## PROBLEM TO SOLVE
Without any pictures, output the records exactly as they are.

(Records contained in a dataset)

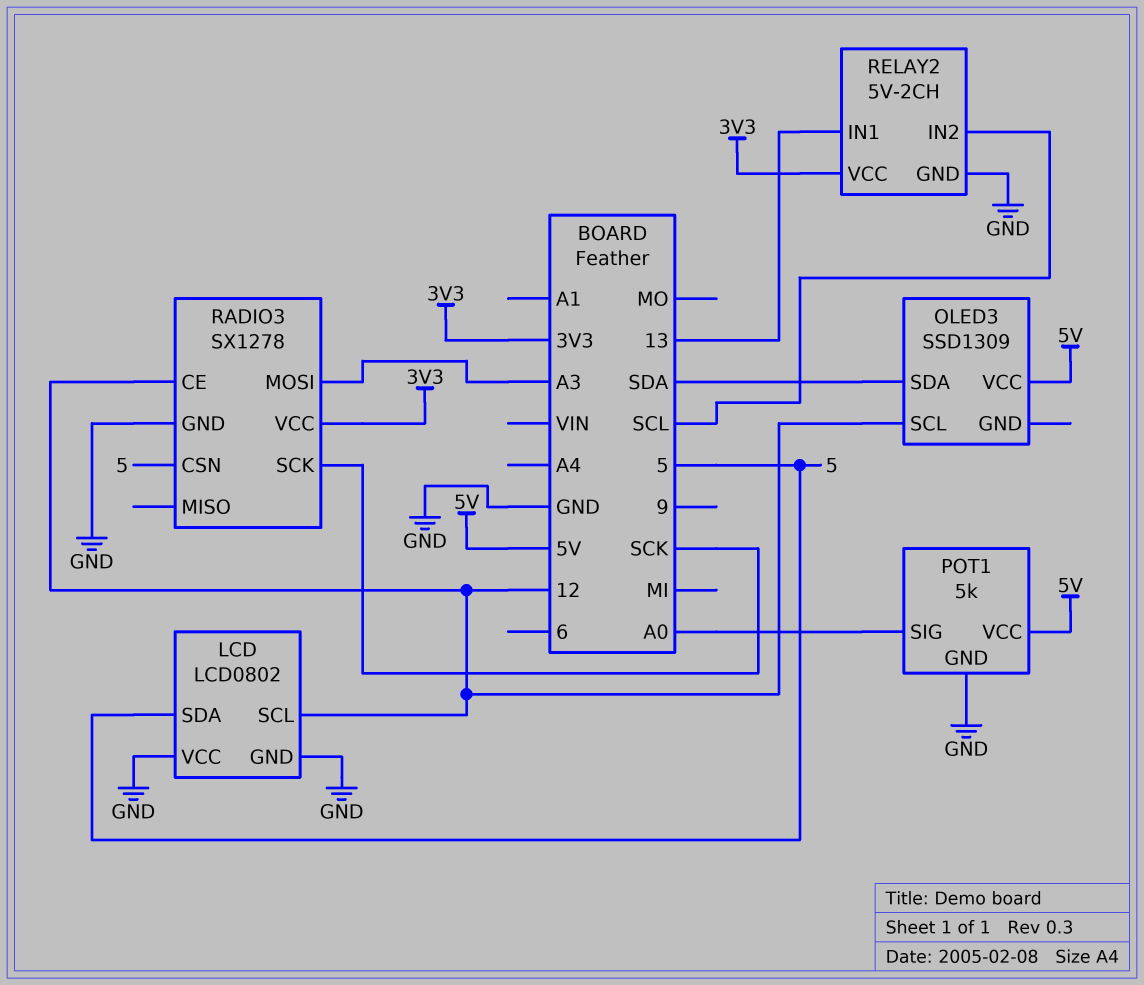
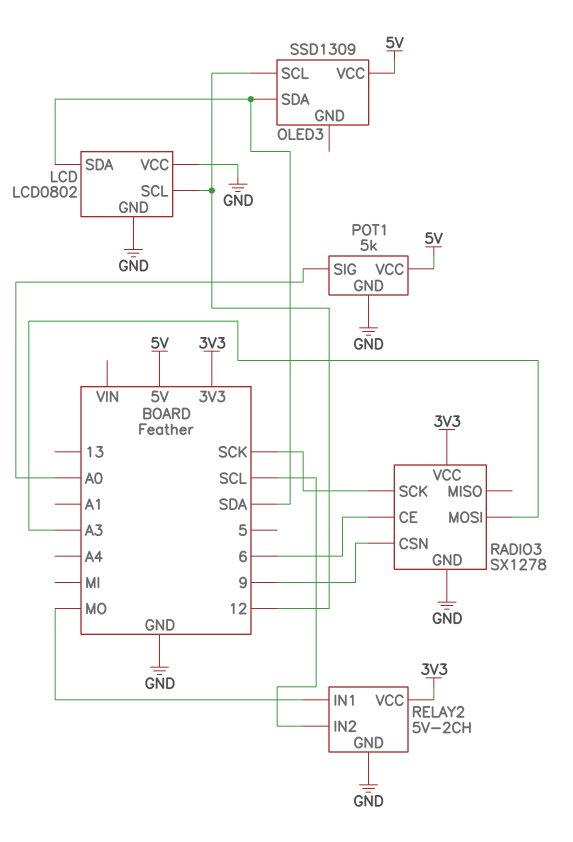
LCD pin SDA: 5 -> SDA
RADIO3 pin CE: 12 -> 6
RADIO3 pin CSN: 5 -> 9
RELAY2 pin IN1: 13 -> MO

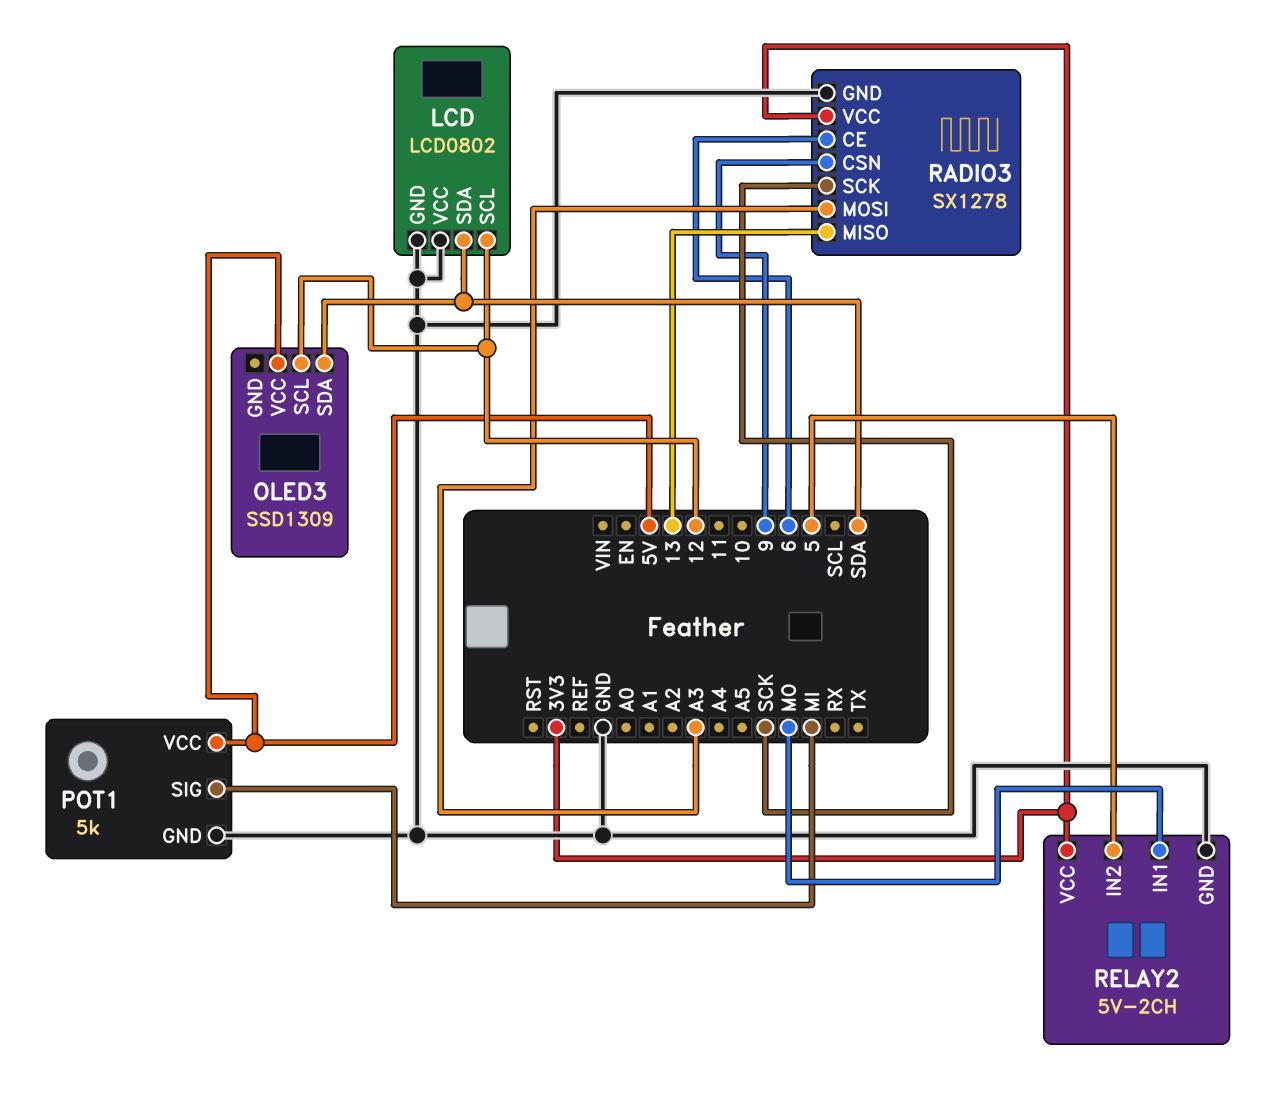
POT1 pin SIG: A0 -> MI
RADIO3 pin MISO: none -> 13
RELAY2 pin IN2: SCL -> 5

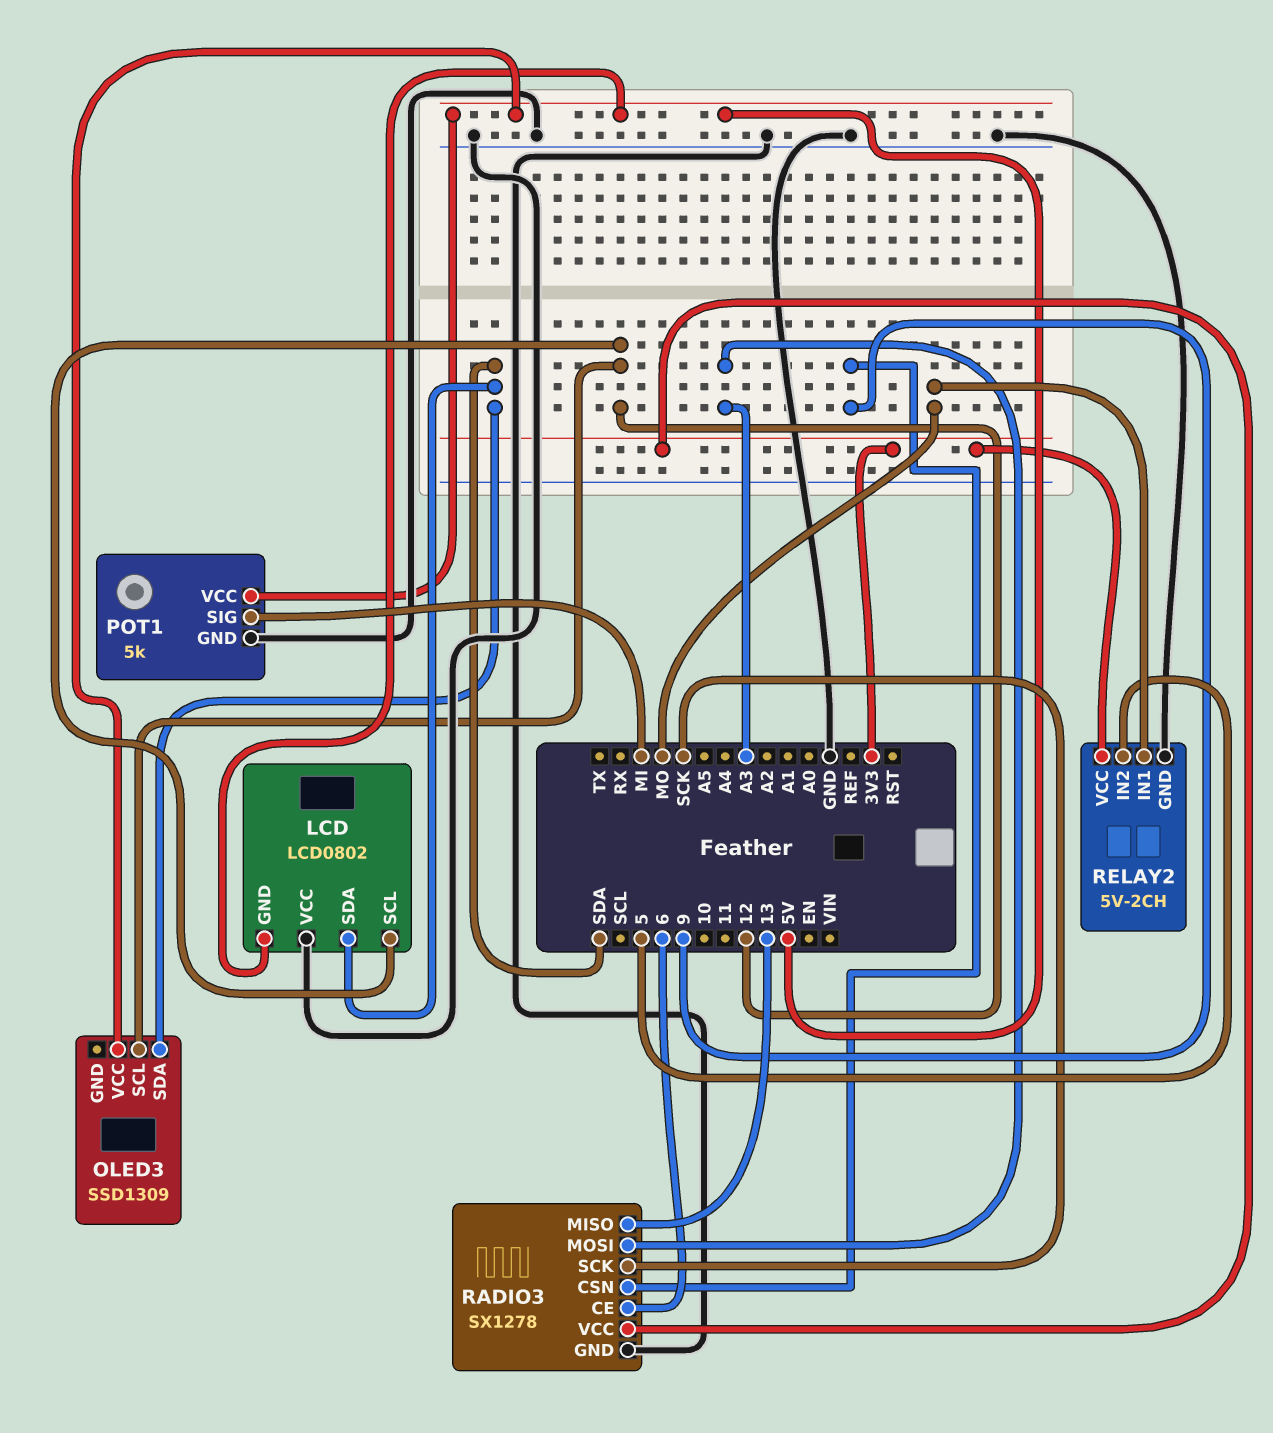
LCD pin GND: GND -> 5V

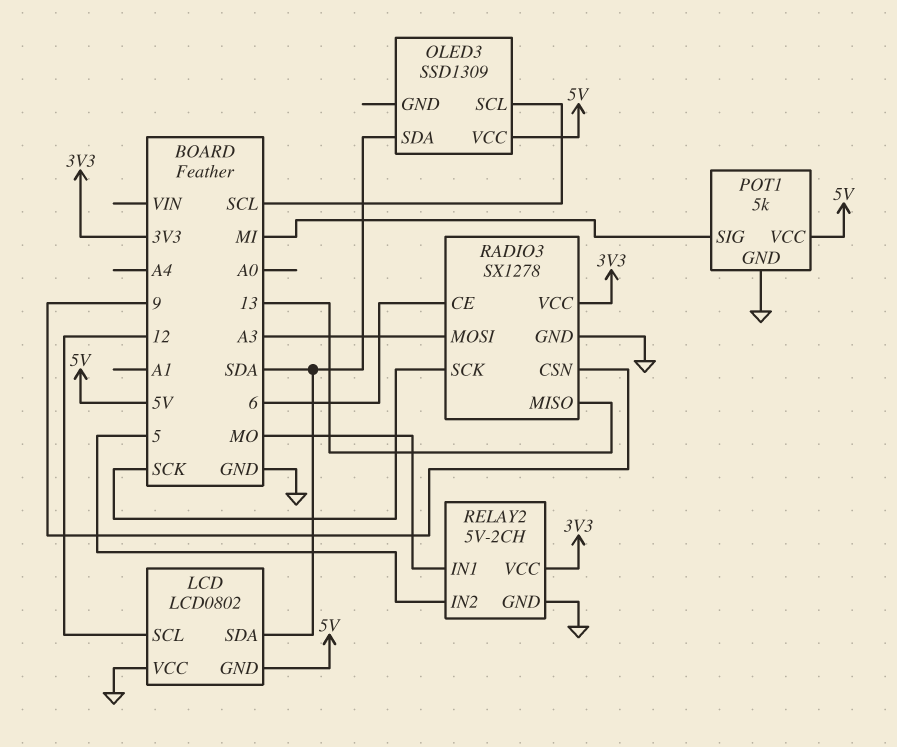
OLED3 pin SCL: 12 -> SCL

## WORKED SOLUTION
LCD pin SDA: 5 -> SDA
RADIO3 pin CE: 12 -> 6
RADIO3 pin CSN: 5 -> 9
RELAY2 pin IN1: 13 -> MO

POT1 pin SIG: A0 -> MI
RADIO3 pin MISO: none -> 13
RELAY2 pin IN2: SCL -> 5

LCD pin GND: GND -> 5V

OLED3 pin SCL: 12 -> SCL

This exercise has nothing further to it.